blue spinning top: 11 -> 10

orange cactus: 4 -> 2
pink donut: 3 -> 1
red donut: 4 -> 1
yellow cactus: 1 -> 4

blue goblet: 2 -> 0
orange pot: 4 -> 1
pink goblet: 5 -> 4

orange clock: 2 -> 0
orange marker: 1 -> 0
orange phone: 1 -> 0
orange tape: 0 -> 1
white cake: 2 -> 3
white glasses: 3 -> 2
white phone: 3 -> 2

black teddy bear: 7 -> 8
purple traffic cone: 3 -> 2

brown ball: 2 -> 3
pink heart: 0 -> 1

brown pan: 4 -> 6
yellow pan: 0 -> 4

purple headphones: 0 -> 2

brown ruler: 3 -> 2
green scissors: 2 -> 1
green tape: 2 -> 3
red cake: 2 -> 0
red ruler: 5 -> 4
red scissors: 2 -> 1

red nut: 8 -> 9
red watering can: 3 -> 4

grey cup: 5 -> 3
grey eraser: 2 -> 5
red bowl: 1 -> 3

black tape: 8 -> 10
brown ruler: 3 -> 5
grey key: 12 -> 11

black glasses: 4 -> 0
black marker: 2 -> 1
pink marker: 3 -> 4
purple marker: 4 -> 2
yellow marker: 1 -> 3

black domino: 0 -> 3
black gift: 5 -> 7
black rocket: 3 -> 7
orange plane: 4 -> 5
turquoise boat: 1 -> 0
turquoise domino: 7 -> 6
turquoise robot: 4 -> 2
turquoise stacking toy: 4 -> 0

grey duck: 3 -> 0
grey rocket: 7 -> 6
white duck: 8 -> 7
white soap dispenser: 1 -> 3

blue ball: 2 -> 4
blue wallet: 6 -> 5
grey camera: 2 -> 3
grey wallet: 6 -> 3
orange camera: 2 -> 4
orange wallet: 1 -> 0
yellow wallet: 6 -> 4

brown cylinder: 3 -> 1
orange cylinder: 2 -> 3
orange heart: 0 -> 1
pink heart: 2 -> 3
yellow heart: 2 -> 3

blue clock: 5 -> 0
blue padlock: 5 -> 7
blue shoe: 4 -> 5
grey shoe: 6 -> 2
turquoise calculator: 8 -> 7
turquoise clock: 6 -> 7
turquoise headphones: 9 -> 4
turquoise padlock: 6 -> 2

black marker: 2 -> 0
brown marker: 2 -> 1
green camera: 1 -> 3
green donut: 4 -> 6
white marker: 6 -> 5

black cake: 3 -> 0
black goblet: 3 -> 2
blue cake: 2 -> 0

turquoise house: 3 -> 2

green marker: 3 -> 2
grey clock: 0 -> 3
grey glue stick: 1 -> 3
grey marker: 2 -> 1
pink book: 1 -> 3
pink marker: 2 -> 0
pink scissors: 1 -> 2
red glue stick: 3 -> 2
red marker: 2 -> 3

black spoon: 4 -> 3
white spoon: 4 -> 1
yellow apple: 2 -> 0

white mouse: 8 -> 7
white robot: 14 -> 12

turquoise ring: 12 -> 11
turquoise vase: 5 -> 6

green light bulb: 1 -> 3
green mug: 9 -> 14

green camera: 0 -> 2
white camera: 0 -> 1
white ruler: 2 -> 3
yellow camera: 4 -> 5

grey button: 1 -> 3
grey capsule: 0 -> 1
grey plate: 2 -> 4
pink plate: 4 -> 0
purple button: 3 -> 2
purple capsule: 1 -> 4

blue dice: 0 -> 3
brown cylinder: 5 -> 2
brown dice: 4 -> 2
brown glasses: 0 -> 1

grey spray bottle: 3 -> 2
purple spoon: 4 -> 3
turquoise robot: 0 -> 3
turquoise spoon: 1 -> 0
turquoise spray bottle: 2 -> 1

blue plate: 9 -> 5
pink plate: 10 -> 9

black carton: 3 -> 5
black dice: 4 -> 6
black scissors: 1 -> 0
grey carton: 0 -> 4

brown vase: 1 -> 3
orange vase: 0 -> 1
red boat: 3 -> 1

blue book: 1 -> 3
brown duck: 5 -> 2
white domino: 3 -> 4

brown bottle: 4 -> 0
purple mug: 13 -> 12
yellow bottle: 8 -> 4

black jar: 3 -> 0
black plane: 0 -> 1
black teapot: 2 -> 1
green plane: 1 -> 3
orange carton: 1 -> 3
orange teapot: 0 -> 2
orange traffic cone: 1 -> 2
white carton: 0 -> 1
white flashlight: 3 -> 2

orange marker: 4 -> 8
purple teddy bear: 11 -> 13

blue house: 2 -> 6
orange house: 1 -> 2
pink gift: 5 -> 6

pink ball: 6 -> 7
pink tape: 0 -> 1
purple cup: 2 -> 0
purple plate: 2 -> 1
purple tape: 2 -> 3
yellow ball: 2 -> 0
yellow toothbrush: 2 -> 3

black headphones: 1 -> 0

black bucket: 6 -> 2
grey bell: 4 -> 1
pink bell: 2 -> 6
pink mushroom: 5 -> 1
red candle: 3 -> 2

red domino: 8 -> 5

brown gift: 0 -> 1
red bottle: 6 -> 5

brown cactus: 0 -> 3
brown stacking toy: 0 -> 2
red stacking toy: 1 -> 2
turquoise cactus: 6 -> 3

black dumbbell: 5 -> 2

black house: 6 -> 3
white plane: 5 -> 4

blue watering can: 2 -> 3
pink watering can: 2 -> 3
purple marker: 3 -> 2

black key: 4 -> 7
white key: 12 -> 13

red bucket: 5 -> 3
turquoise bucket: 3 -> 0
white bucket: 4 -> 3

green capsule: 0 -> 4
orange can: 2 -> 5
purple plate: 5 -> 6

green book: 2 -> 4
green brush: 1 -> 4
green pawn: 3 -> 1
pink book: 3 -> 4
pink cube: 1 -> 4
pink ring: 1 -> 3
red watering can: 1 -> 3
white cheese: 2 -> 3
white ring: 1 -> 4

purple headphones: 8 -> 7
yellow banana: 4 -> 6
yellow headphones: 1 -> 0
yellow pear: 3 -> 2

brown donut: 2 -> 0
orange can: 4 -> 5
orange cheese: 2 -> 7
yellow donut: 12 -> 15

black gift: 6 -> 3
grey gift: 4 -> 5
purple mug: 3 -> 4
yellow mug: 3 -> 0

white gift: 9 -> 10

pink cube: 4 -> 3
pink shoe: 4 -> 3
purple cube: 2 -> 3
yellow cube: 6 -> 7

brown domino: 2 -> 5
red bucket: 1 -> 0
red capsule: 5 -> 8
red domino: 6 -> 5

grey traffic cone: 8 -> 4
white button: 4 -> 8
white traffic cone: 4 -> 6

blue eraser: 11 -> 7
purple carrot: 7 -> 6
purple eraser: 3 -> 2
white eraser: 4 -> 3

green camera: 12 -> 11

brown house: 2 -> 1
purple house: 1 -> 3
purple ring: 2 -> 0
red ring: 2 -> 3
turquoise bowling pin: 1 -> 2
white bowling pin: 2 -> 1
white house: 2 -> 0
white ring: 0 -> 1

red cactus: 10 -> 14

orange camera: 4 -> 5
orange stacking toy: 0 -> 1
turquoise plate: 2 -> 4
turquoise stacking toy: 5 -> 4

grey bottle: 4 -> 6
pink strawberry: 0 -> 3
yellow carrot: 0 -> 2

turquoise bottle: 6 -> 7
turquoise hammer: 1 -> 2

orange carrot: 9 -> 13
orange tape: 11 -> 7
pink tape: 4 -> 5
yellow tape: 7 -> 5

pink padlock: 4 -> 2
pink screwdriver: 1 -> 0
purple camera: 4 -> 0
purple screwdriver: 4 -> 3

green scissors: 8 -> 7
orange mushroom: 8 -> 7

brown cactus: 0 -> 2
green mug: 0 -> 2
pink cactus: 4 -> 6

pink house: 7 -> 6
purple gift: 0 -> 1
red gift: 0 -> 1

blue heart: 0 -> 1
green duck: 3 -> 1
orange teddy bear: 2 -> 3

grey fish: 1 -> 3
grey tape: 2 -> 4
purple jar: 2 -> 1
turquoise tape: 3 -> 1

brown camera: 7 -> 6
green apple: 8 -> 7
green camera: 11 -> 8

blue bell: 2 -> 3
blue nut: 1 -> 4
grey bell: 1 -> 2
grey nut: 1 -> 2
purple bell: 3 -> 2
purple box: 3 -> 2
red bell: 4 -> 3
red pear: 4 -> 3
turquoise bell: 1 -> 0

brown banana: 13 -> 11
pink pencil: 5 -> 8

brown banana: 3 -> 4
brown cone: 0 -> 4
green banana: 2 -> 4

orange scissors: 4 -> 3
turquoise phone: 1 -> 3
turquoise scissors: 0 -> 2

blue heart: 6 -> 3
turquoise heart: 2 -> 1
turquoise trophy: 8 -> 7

→ **Work to complete**: There is a line with "orange cactus: 4 -> 2" and a line with "black rocket: 3 -> 7" above. Copy exactly those two lines and all lines between them, with nothing else.

→ **Exercise answer**:
orange cactus: 4 -> 2
pink donut: 3 -> 1
red donut: 4 -> 1
yellow cactus: 1 -> 4

blue goblet: 2 -> 0
orange pot: 4 -> 1
pink goblet: 5 -> 4

orange clock: 2 -> 0
orange marker: 1 -> 0
orange phone: 1 -> 0
orange tape: 0 -> 1
white cake: 2 -> 3
white glasses: 3 -> 2
white phone: 3 -> 2

black teddy bear: 7 -> 8
purple traffic cone: 3 -> 2

brown ball: 2 -> 3
pink heart: 0 -> 1

brown pan: 4 -> 6
yellow pan: 0 -> 4

purple headphones: 0 -> 2

brown ruler: 3 -> 2
green scissors: 2 -> 1
green tape: 2 -> 3
red cake: 2 -> 0
red ruler: 5 -> 4
red scissors: 2 -> 1

red nut: 8 -> 9
red watering can: 3 -> 4

grey cup: 5 -> 3
grey eraser: 2 -> 5
red bowl: 1 -> 3

black tape: 8 -> 10
brown ruler: 3 -> 5
grey key: 12 -> 11

black glasses: 4 -> 0
black marker: 2 -> 1
pink marker: 3 -> 4
purple marker: 4 -> 2
yellow marker: 1 -> 3

black domino: 0 -> 3
black gift: 5 -> 7
black rocket: 3 -> 7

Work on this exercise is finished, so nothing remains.